┌──

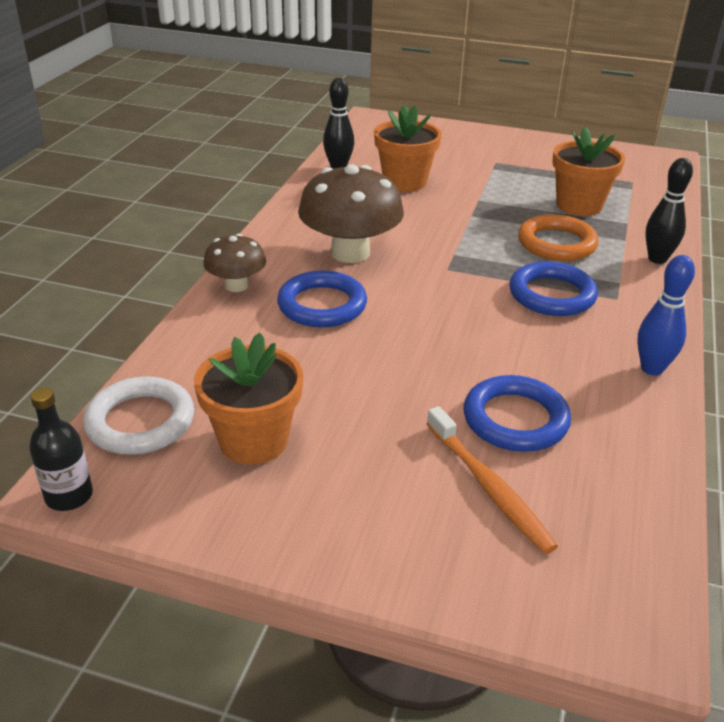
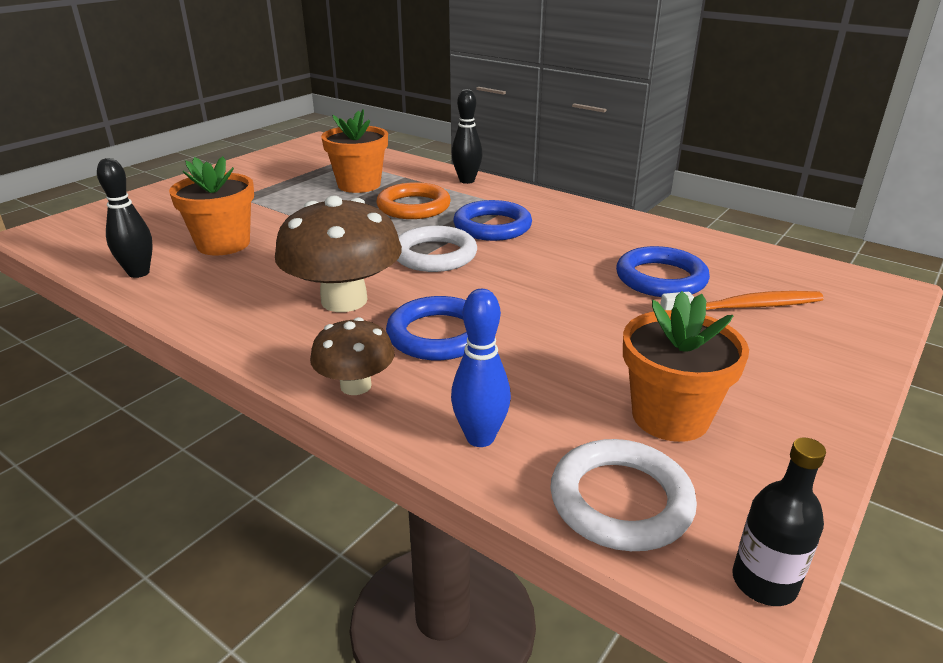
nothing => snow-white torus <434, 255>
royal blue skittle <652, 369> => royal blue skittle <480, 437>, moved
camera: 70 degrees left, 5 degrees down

└──

The problem:
Give the listing again exactly, excluding pictures.

Answer box:
nothing => snow-white torus <434, 255>
royal blue skittle <652, 369> => royal blue skittle <480, 437>, moved
camera: 70 degrees left, 5 degrees down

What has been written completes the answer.